Work instructions:
The entries below hold a line with "RFID pin RST: D2 -> D13" and a line with "TEMP2 pin OUT: D2 -> D3". Return those lines and all that lie between them, exactly and only.

Information given:
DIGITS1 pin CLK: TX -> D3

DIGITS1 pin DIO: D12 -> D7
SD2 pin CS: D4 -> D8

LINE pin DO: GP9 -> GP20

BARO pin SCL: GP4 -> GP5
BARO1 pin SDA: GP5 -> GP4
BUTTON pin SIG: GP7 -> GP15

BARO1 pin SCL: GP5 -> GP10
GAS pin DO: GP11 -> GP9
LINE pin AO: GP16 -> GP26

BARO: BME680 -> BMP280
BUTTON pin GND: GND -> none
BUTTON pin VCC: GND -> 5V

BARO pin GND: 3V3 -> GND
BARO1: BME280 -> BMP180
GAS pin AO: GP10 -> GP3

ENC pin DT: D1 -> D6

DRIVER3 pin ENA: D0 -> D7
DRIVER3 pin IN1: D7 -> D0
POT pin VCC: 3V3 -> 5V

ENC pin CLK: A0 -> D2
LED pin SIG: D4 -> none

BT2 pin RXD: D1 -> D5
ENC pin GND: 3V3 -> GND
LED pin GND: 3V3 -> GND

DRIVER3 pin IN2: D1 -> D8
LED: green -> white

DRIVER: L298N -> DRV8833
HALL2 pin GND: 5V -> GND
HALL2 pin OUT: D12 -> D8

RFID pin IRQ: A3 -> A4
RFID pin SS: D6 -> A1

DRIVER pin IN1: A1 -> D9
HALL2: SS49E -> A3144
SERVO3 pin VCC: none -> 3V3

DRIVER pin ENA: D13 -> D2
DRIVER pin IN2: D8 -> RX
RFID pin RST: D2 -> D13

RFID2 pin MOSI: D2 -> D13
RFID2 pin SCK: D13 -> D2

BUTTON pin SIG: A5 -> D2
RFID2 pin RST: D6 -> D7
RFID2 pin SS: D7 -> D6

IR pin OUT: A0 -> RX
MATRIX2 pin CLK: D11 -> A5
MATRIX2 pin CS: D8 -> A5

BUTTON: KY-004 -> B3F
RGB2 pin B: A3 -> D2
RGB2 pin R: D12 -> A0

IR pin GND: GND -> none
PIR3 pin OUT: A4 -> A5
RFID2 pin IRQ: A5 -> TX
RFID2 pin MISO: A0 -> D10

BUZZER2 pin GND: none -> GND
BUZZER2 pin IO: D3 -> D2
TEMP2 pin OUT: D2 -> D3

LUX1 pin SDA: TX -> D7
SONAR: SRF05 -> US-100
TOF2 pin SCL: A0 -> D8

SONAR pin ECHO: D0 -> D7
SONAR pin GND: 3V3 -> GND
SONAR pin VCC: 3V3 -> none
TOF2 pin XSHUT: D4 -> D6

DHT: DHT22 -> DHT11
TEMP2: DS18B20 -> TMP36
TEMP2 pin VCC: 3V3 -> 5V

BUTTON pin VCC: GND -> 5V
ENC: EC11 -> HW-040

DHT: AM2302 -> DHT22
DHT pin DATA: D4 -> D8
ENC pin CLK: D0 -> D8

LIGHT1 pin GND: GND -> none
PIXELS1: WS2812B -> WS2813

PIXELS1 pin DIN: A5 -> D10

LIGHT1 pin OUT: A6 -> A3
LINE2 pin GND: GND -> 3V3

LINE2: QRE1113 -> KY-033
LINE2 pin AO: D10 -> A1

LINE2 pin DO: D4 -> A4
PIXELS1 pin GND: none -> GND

Written solution:
RFID pin RST: D2 -> D13

RFID2 pin MOSI: D2 -> D13
RFID2 pin SCK: D13 -> D2

BUTTON pin SIG: A5 -> D2
RFID2 pin RST: D6 -> D7
RFID2 pin SS: D7 -> D6

IR pin OUT: A0 -> RX
MATRIX2 pin CLK: D11 -> A5
MATRIX2 pin CS: D8 -> A5

BUTTON: KY-004 -> B3F
RGB2 pin B: A3 -> D2
RGB2 pin R: D12 -> A0

IR pin GND: GND -> none
PIR3 pin OUT: A4 -> A5
RFID2 pin IRQ: A5 -> TX
RFID2 pin MISO: A0 -> D10

BUZZER2 pin GND: none -> GND
BUZZER2 pin IO: D3 -> D2
TEMP2 pin OUT: D2 -> D3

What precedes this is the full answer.